*** AVAILABLE DATA ***
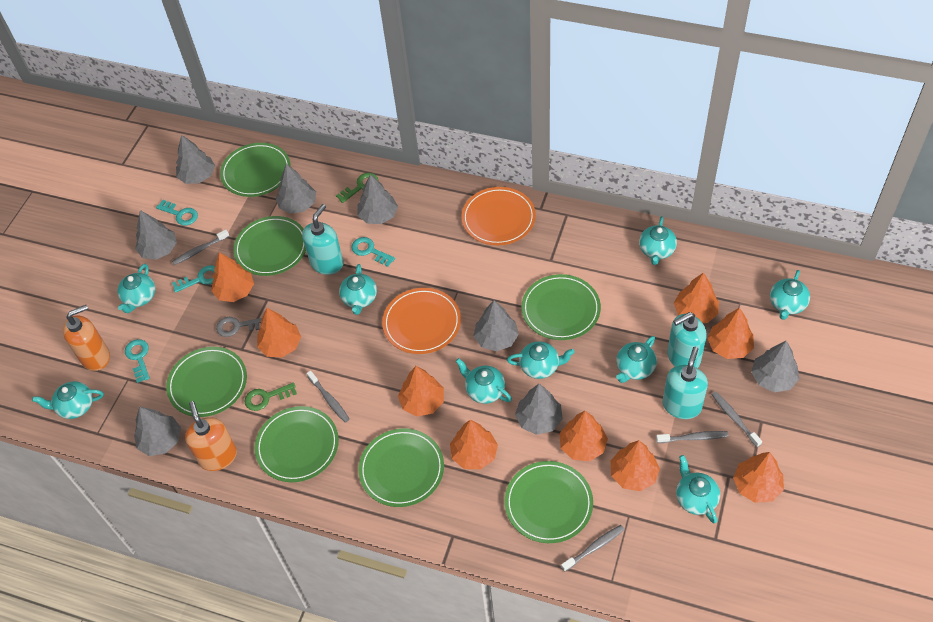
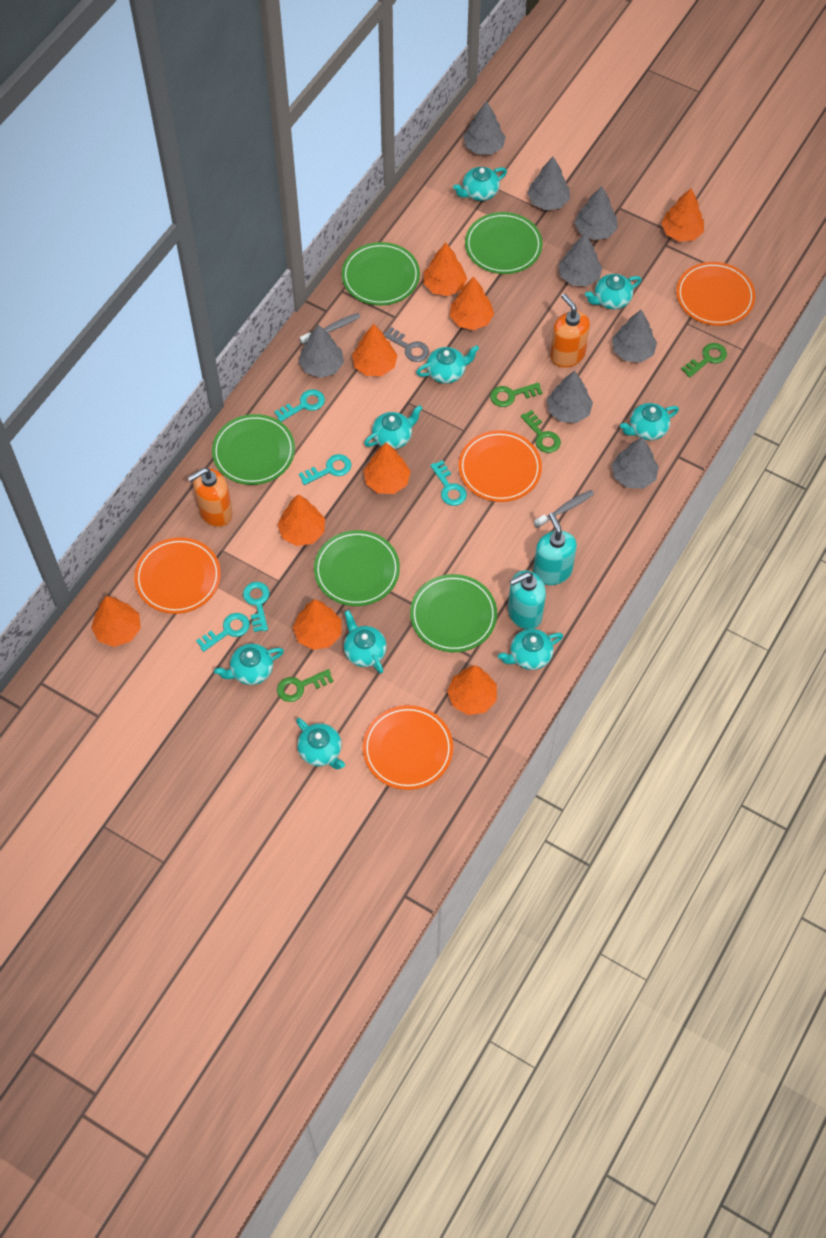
green key: 2 -> 4
green plate: 7 -> 5
grey toothbrush: 5 -> 2
orange plate: 2 -> 4
turquoise key: 4 -> 5
turquoise soap dispenser: 3 -> 2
*** End of AVAILABLE DATA ***
> _WHAT YOU WILL DO_
Print the listing exactly, pictures excluded.

> _RESULT_
green key: 2 -> 4
green plate: 7 -> 5
grey toothbrush: 5 -> 2
orange plate: 2 -> 4
turquoise key: 4 -> 5
turquoise soap dispenser: 3 -> 2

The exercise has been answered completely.